Start of DATA SECTION

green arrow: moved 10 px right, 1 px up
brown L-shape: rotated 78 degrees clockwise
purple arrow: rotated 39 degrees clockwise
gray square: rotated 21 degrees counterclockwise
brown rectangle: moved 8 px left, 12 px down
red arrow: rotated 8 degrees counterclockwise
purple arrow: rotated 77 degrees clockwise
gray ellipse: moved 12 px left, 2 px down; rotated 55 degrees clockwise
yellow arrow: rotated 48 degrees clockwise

End of DATA SECTION
Start of DATA SECTION

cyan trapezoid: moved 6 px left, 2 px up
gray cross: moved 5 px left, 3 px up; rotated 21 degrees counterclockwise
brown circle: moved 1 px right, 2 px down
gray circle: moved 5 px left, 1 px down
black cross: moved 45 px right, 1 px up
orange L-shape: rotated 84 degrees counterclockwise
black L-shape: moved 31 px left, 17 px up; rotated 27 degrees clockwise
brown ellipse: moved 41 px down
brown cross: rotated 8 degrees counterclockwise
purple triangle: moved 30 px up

End of DATA SECTION

WHAT IS EXPECTED ▸ All lines above from the one with "brown ellipse: moved 41 px down" to the one with "purple triangle: moved 30 px up", inclusive, should be copied exactly, and no other lines.

EXERCISE OUTPUT ▸
brown ellipse: moved 41 px down
brown cross: rotated 8 degrees counterclockwise
purple triangle: moved 30 px up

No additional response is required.